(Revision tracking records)
# # # #
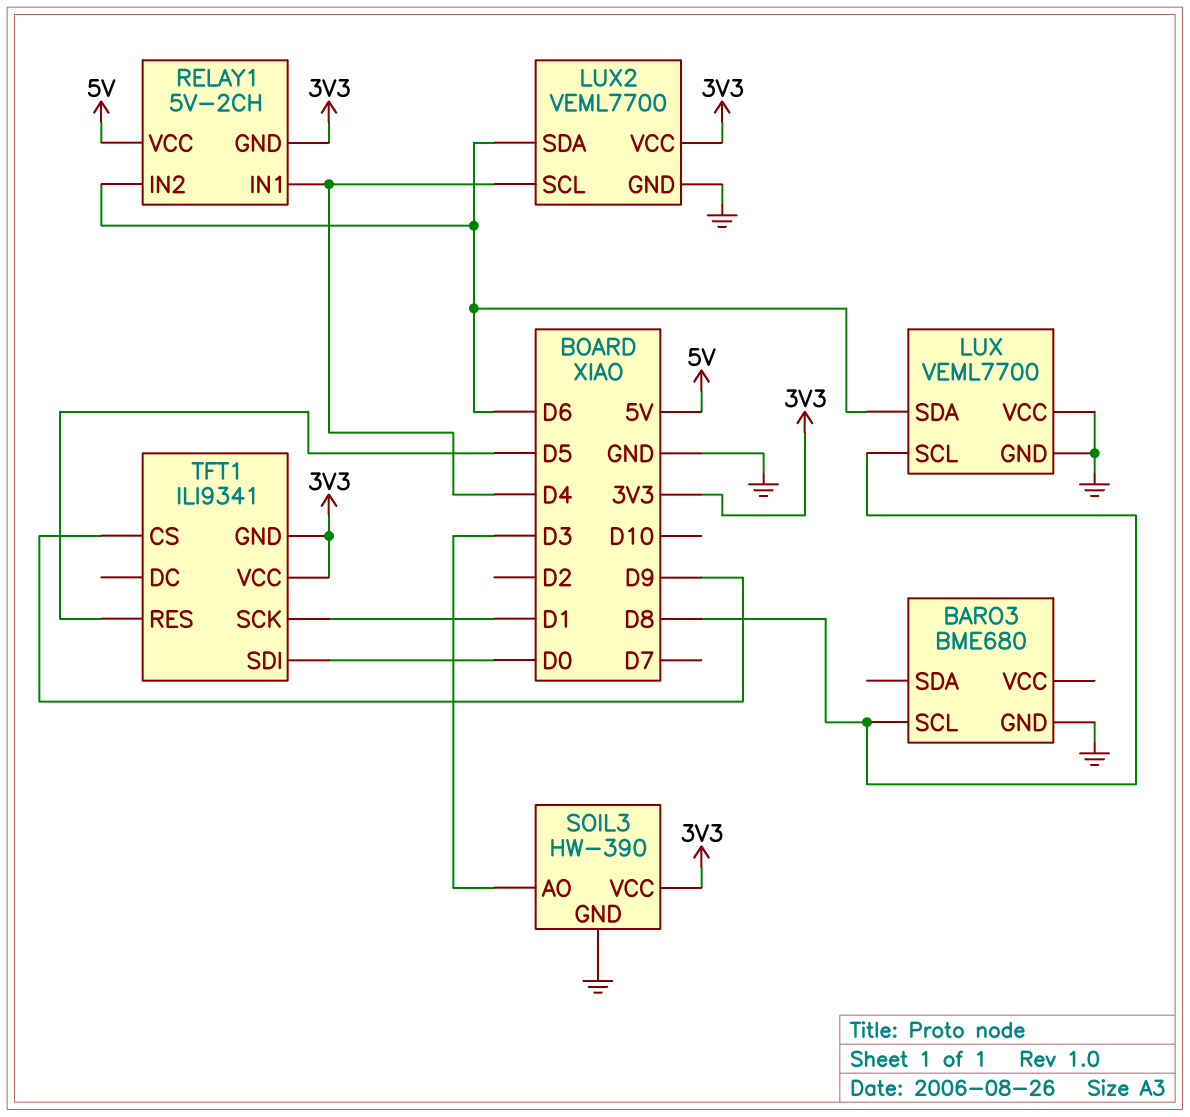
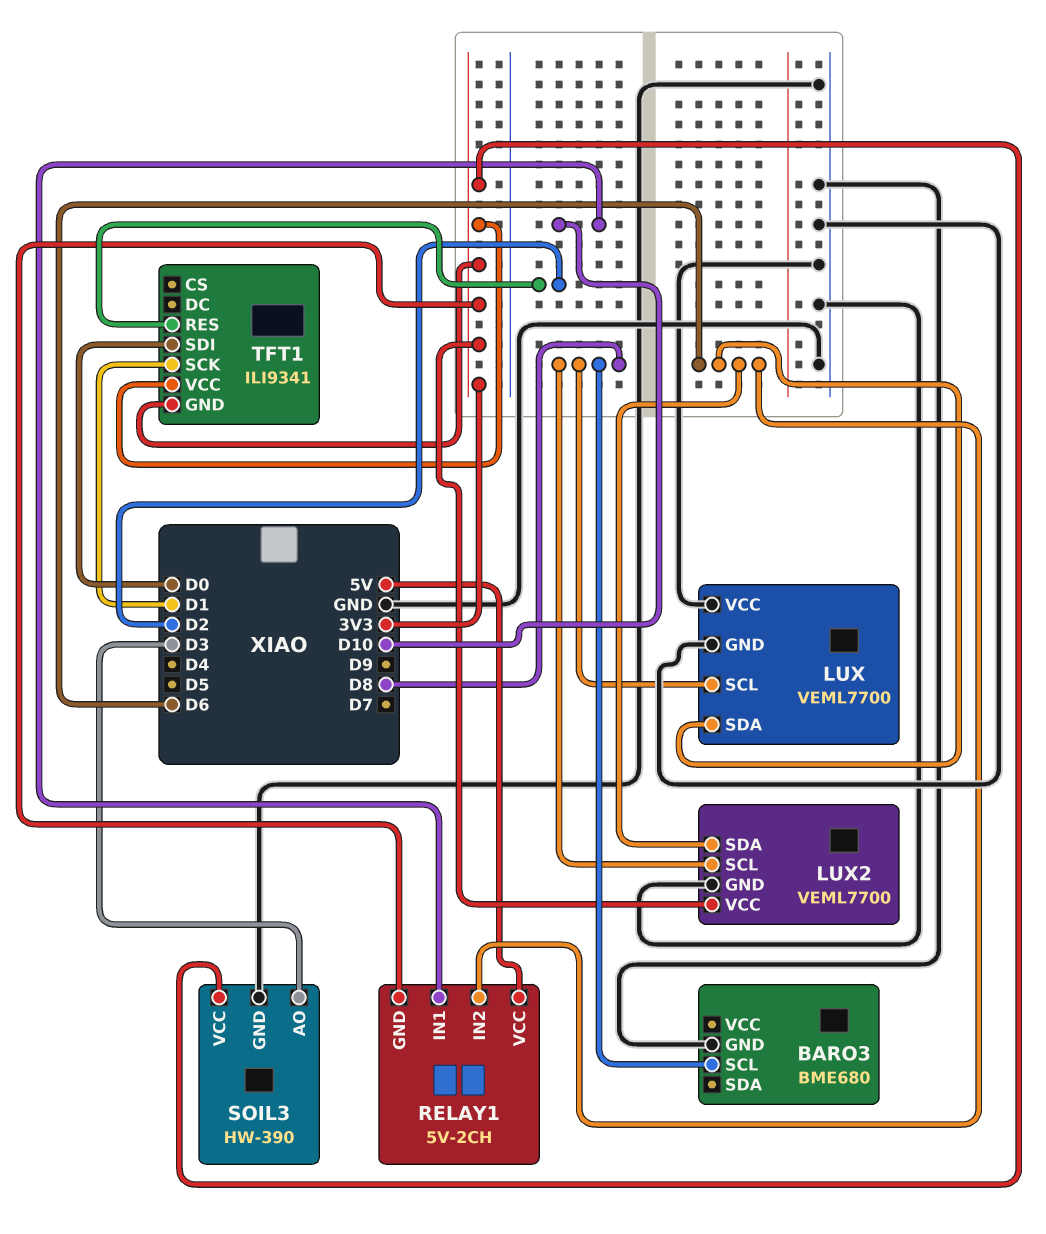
LUX2 pin SCL: D4 -> D8
RELAY1 pin IN1: D4 -> D10
TFT1 pin CS: D9 -> none
TFT1 pin RES: D5 -> D2

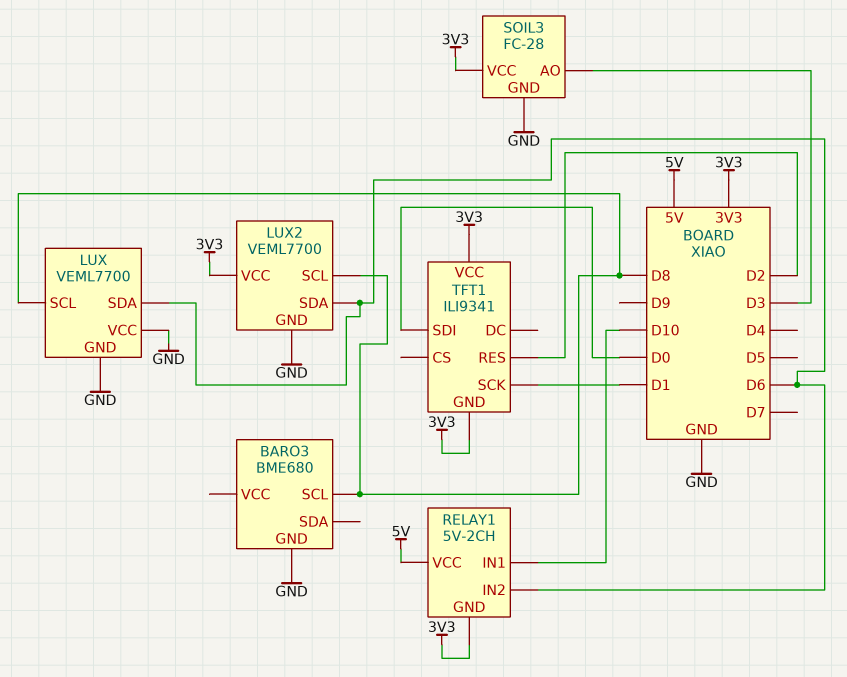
SOIL3: HW-390 -> FC-28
# # # #
◆ **TO DO**
Your output should consist solely of the lines from the line containing "TFT1 pin CS: D9 -> none" through the end of the data above, copied exactly, with images removed.

◆ **REPLY TO THE EXERCISE**
TFT1 pin CS: D9 -> none
TFT1 pin RES: D5 -> D2

SOIL3: HW-390 -> FC-28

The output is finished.